EXERCISE DIRECTIONS: From the line containing "TFT pin CS: RX0 -> D2" to the end of the records, print every line exactly, both ends included, and leave out the pictures.

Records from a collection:
---

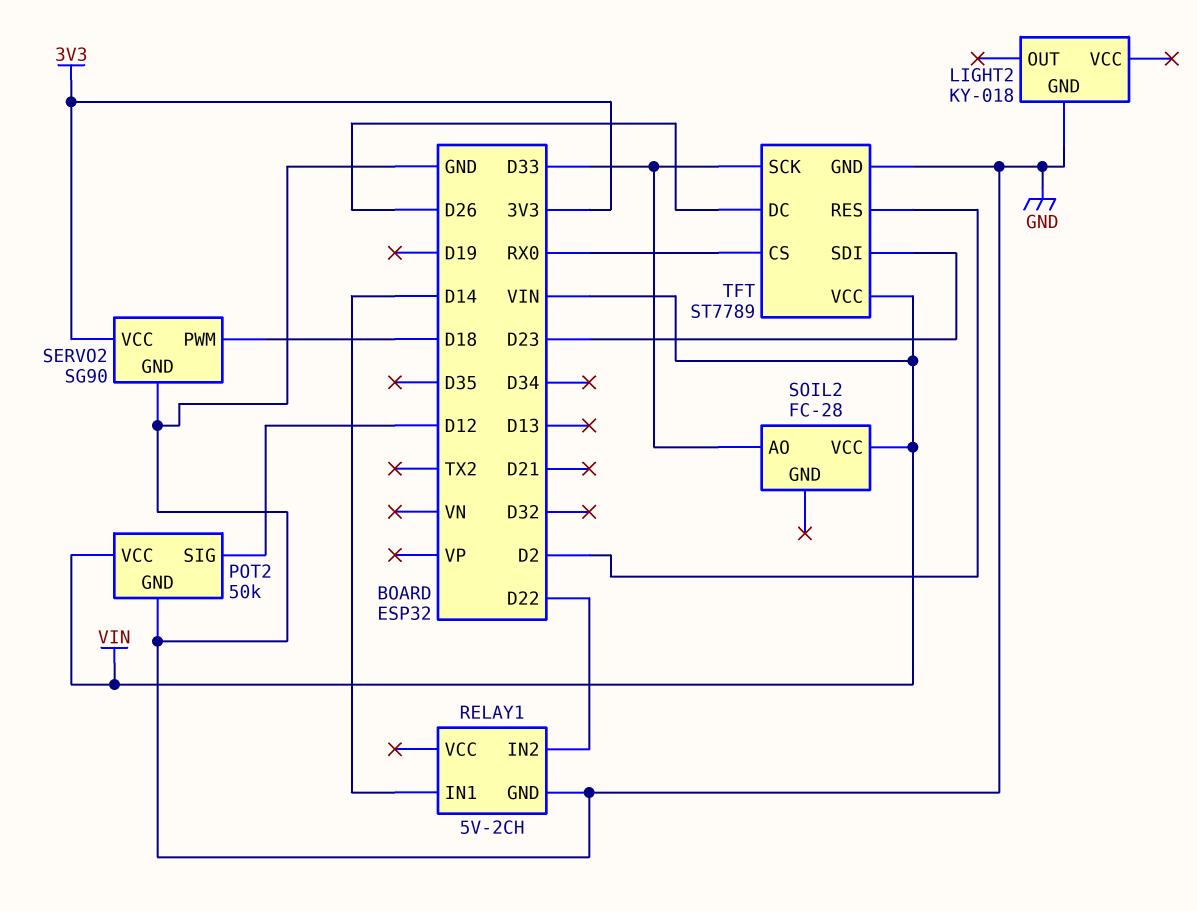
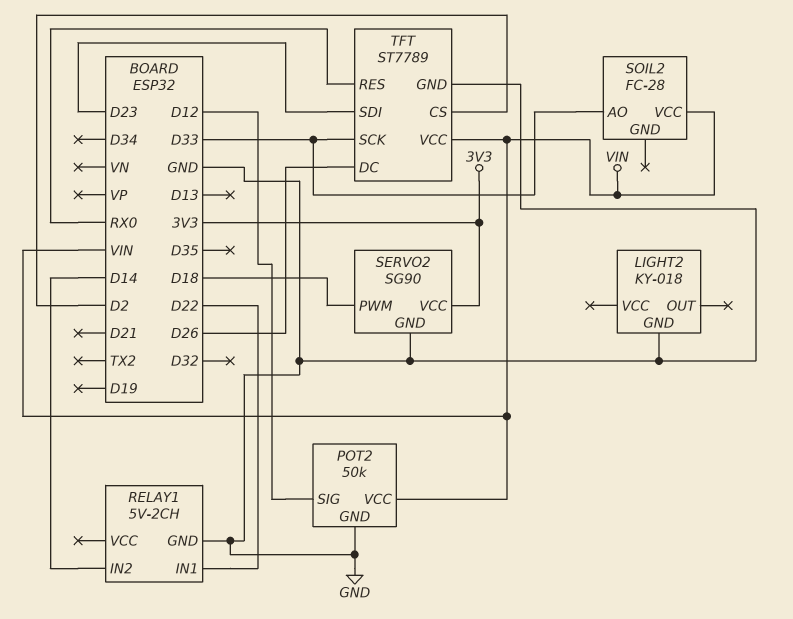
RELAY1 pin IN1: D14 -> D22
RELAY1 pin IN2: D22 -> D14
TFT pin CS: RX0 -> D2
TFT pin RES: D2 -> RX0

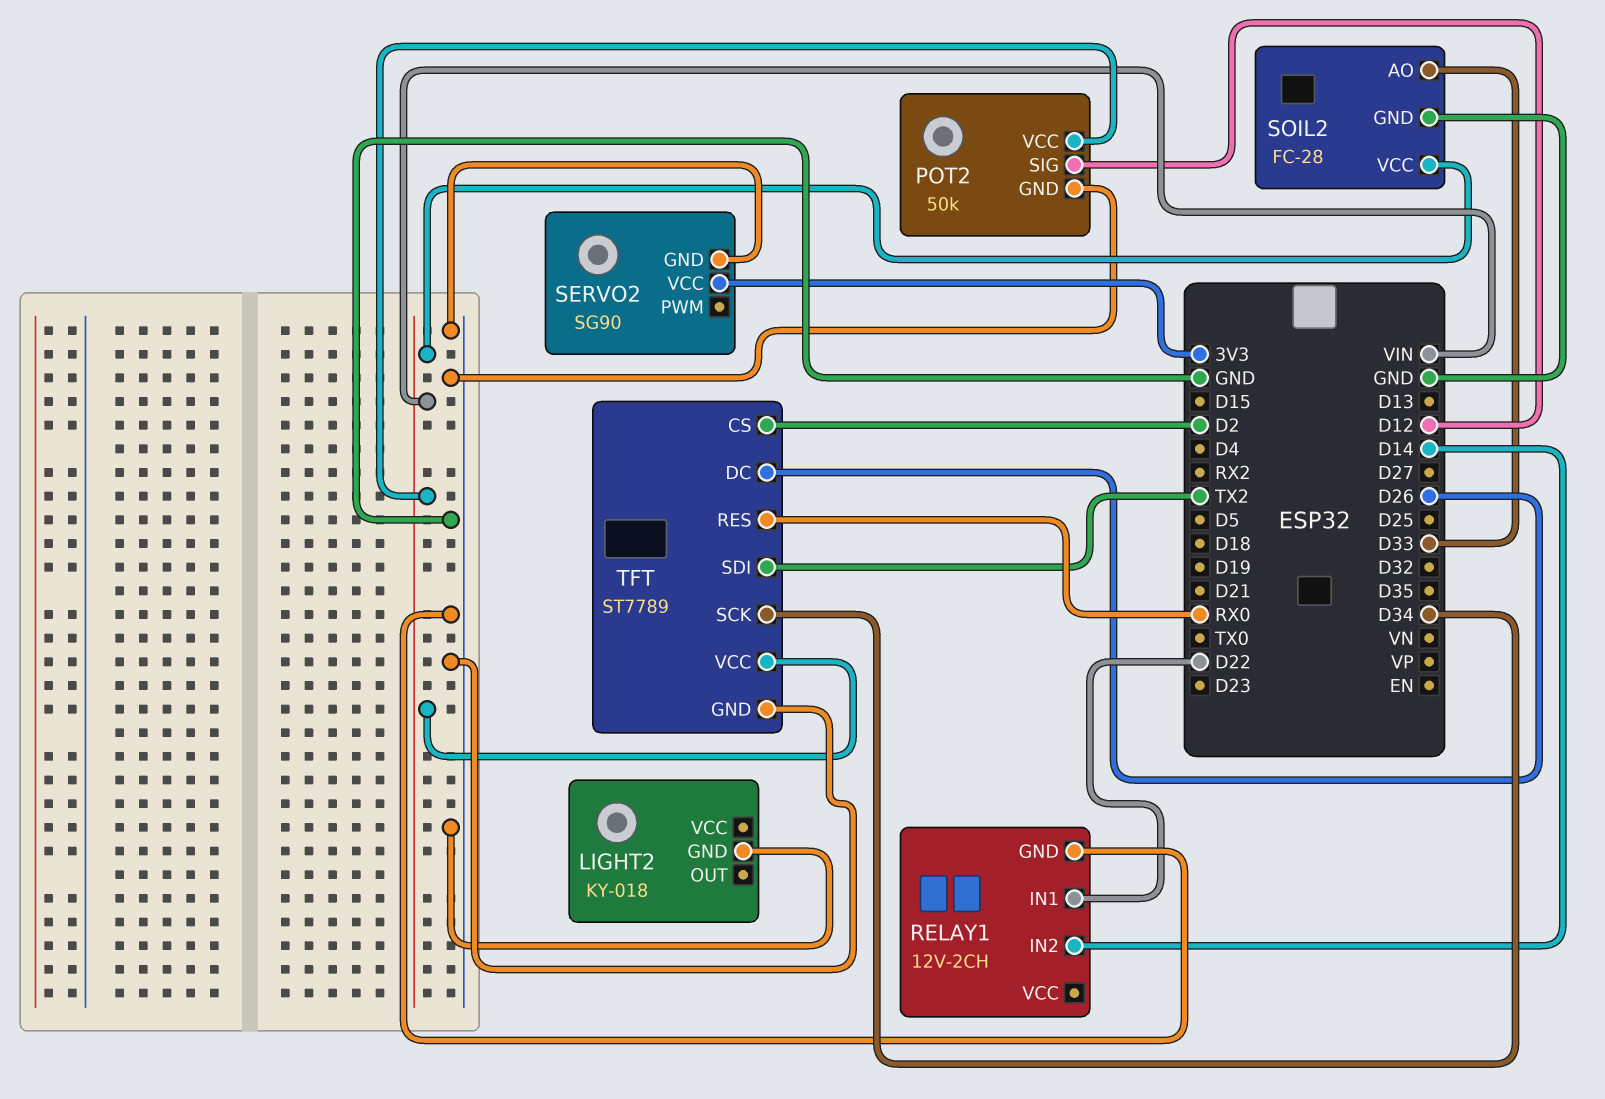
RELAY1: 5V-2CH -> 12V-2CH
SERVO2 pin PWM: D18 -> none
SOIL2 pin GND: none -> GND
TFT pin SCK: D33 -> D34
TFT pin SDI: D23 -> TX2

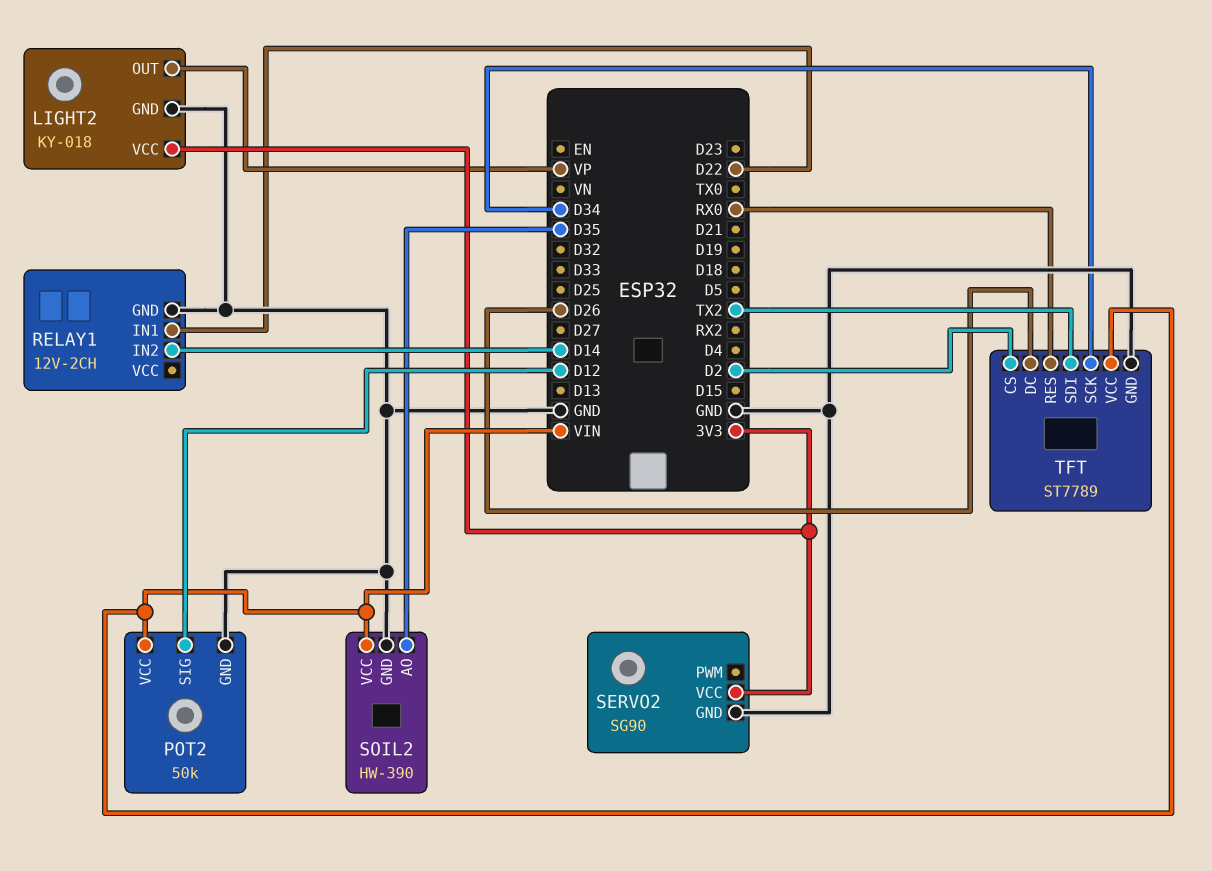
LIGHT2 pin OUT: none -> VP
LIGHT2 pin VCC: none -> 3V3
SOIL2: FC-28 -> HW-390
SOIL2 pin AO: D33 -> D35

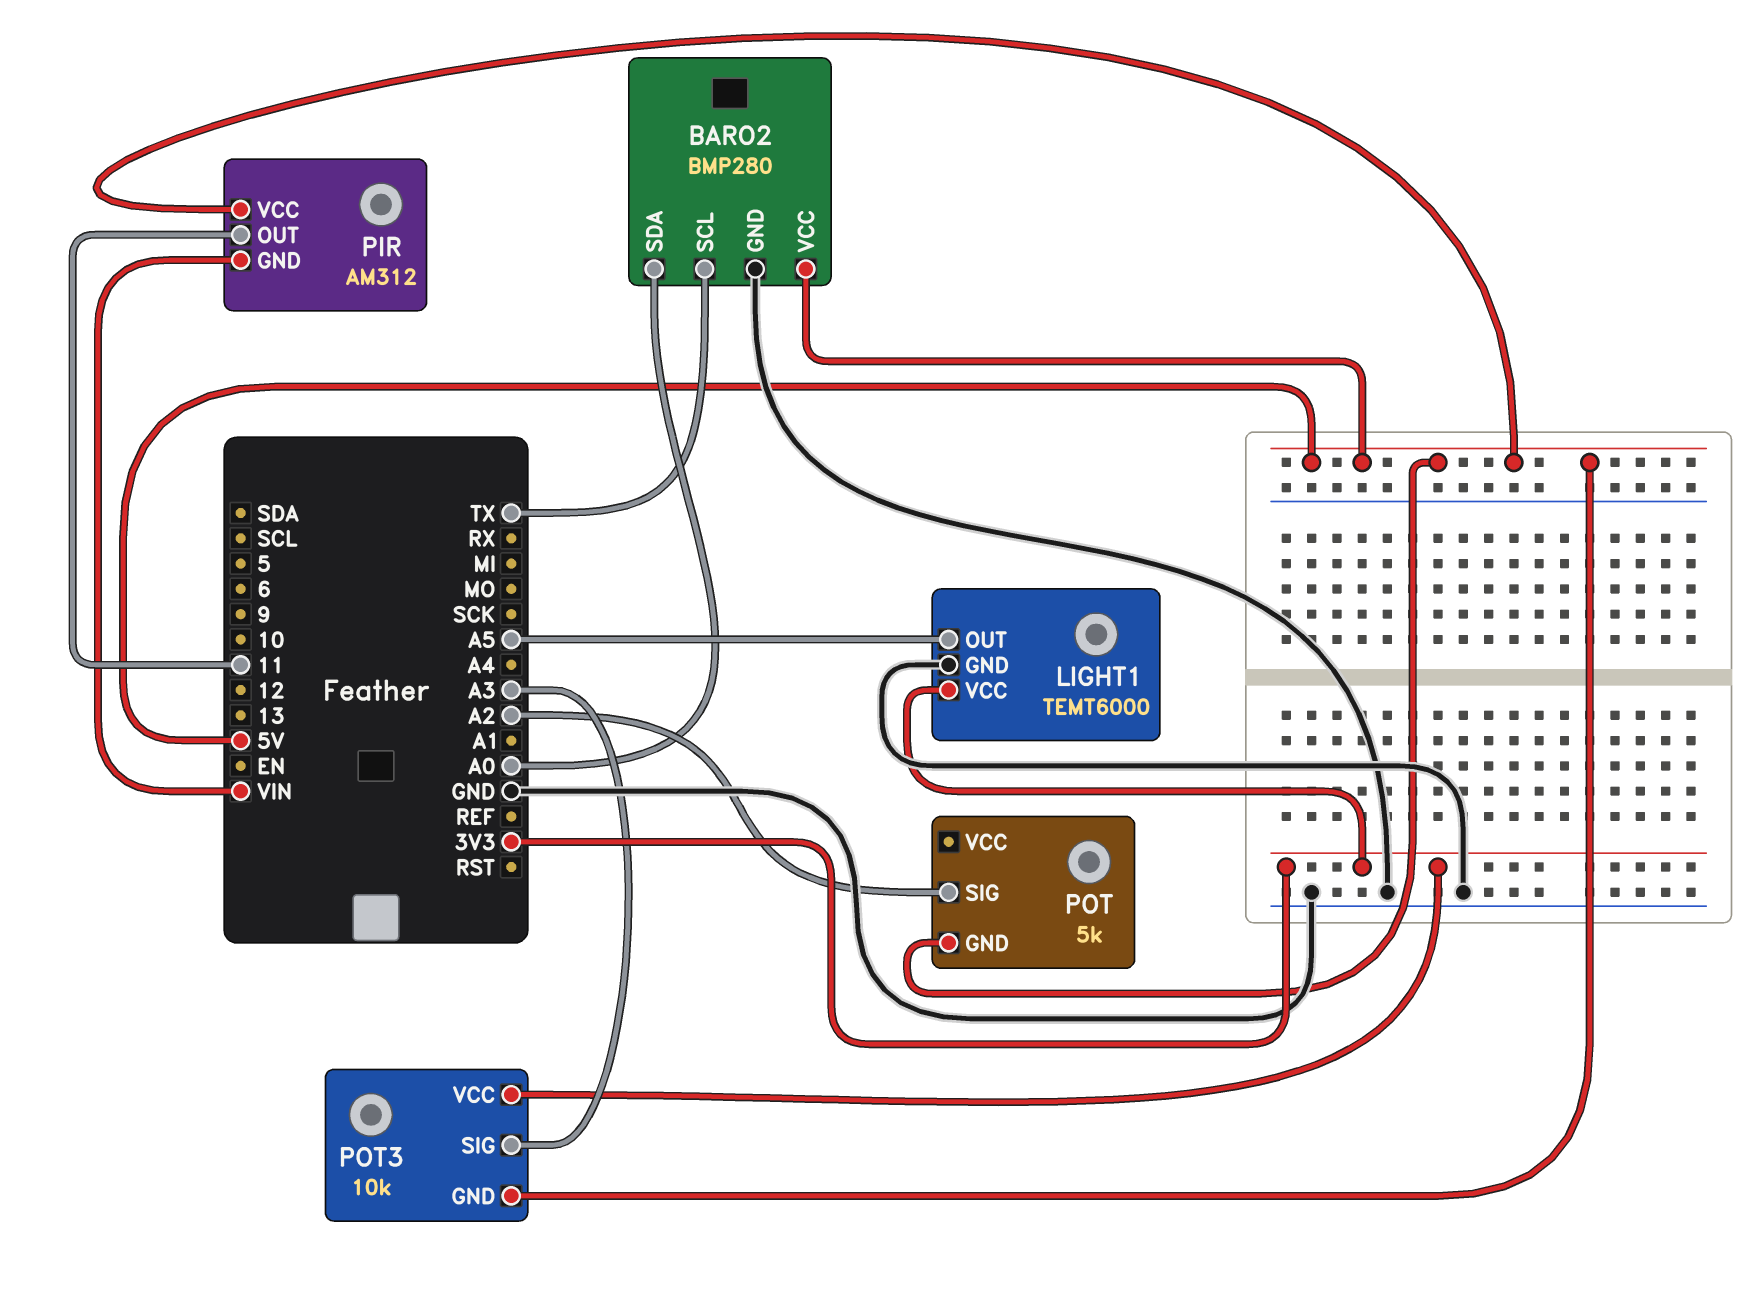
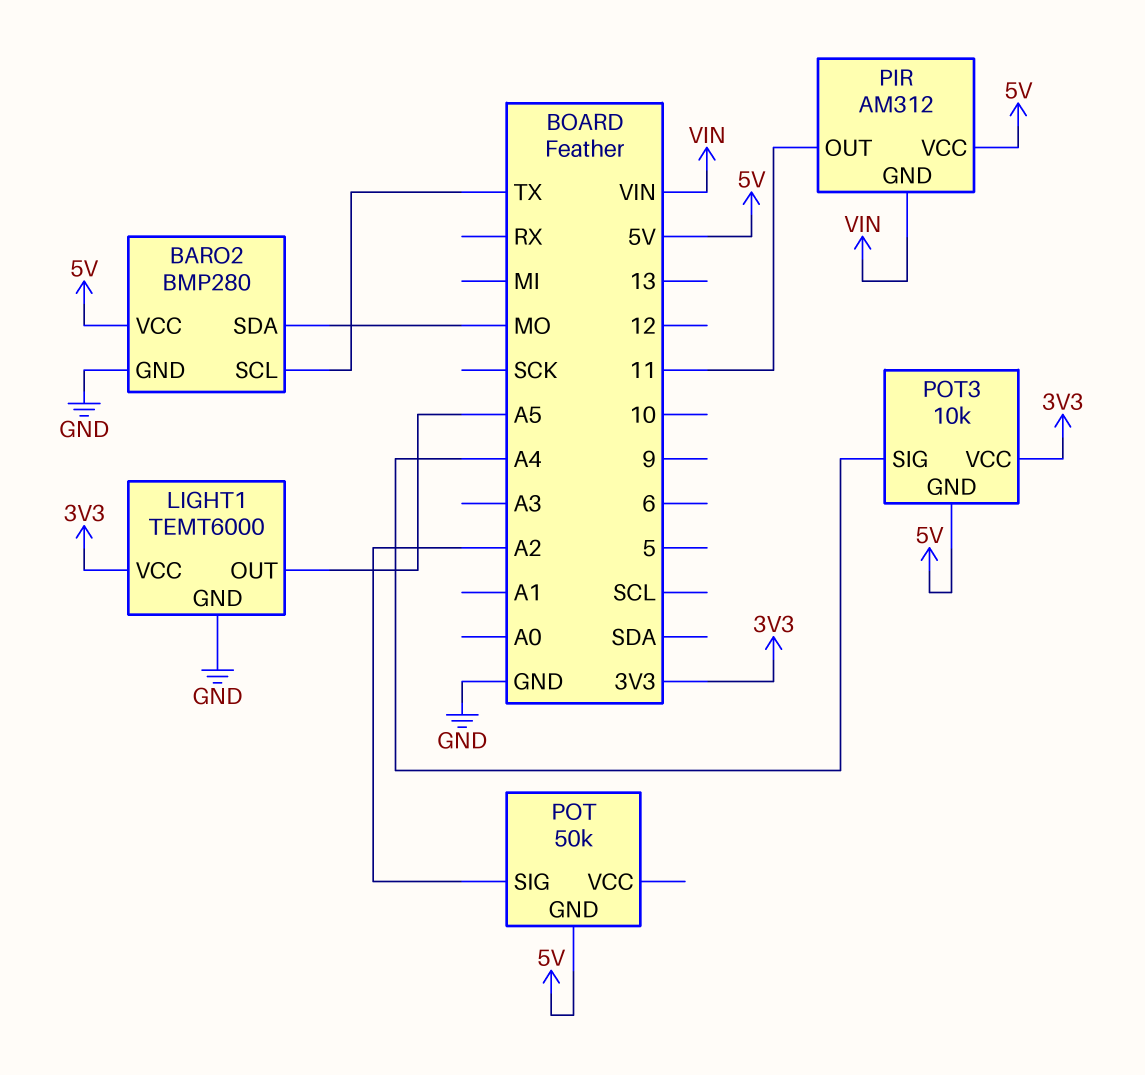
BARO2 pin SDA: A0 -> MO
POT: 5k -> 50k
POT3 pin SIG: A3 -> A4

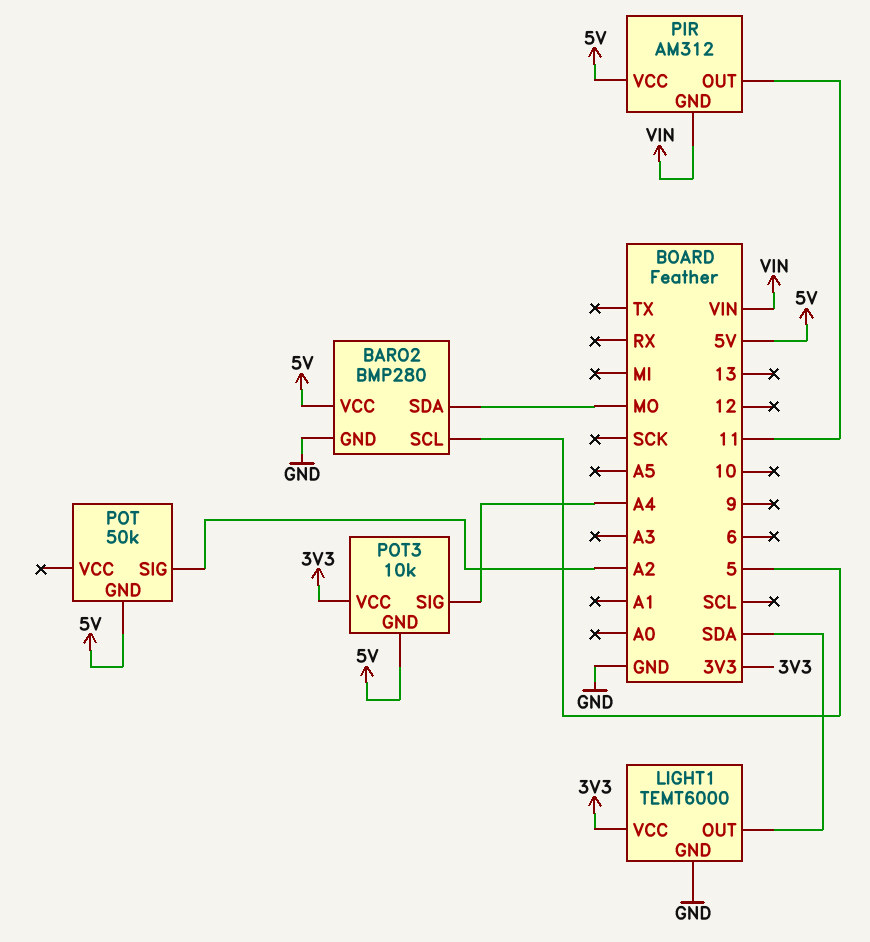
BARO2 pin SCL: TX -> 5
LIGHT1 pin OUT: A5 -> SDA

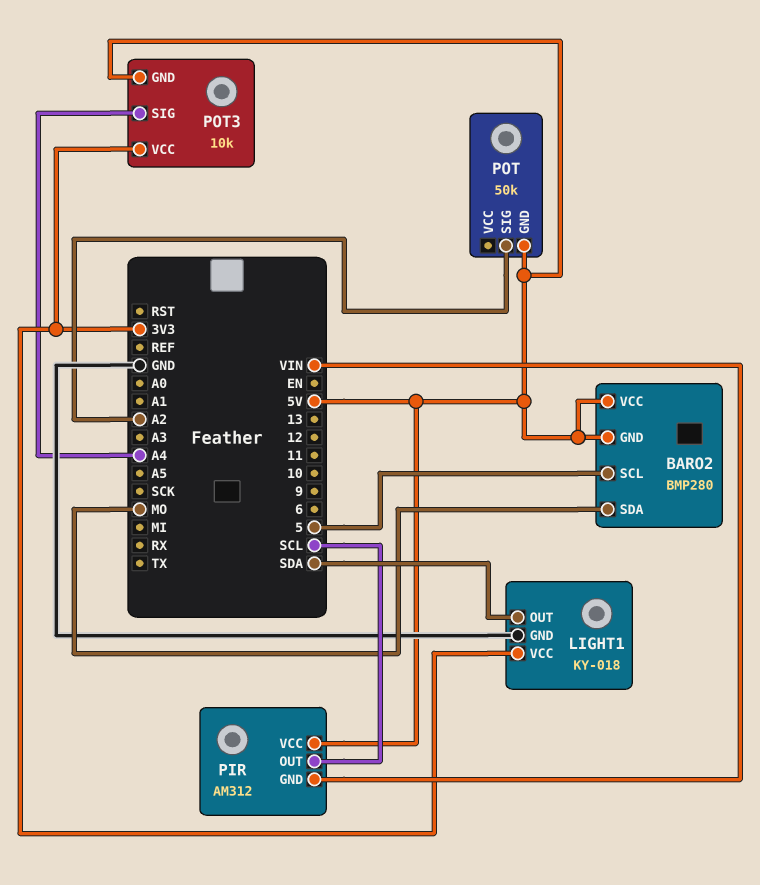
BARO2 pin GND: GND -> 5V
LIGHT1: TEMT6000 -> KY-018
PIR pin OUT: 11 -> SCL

---

ANSWER SPACE:
TFT pin CS: RX0 -> D2
TFT pin RES: D2 -> RX0

RELAY1: 5V-2CH -> 12V-2CH
SERVO2 pin PWM: D18 -> none
SOIL2 pin GND: none -> GND
TFT pin SCK: D33 -> D34
TFT pin SDI: D23 -> TX2

LIGHT2 pin OUT: none -> VP
LIGHT2 pin VCC: none -> 3V3
SOIL2: FC-28 -> HW-390
SOIL2 pin AO: D33 -> D35

BARO2 pin SDA: A0 -> MO
POT: 5k -> 50k
POT3 pin SIG: A3 -> A4

BARO2 pin SCL: TX -> 5
LIGHT1 pin OUT: A5 -> SDA

BARO2 pin GND: GND -> 5V
LIGHT1: TEMT6000 -> KY-018
PIR pin OUT: 11 -> SCL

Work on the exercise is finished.